TASK DIRECTIONS :: Starting from the line in which "blue calculator [280,489,339,539]" appears, output every line down to the last line of the data below, exactly and without anything more.

*** DATA RECORDS Section Begins ***

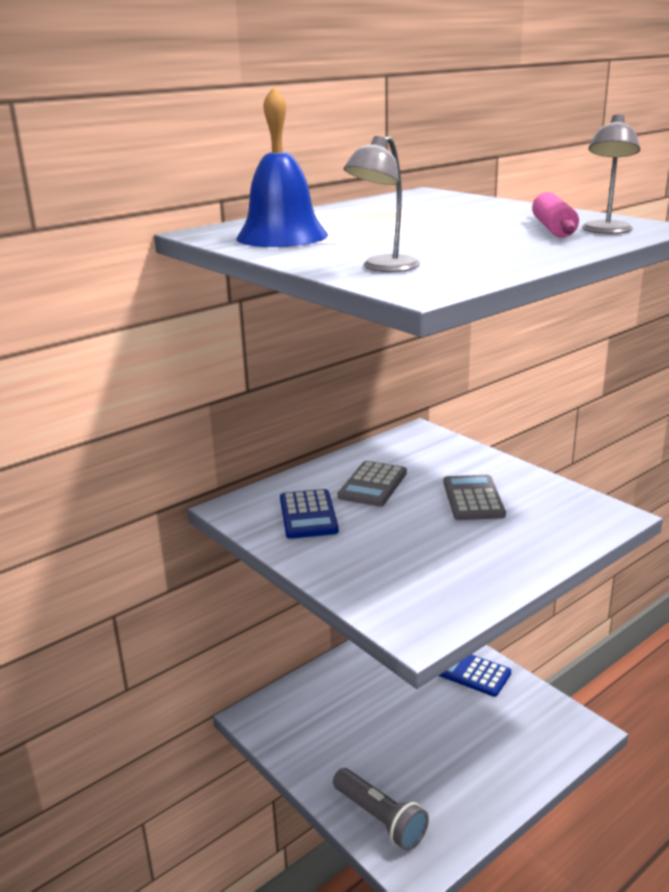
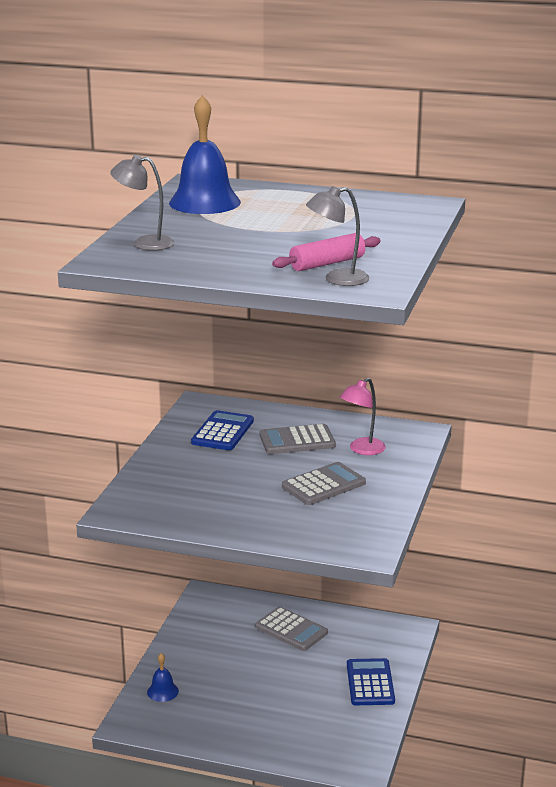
camera: 55 degrees right, 0 degrees up
blue calculator [280,489,339,539] -> blue calculator turned 150 degrees clockwise [191,410,254,450]
grey flashlight [333,768,429,851] -> blue bell [147,653,179,702]
none -> grey calculator [255,607,328,651]
none -> pink lamp [340,378,386,455]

*** DATA RECORDS Section Ends ***

ANSWER BELOW ::
blue calculator [280,489,339,539] -> blue calculator turned 150 degrees clockwise [191,410,254,450]
grey flashlight [333,768,429,851] -> blue bell [147,653,179,702]
none -> grey calculator [255,607,328,651]
none -> pink lamp [340,378,386,455]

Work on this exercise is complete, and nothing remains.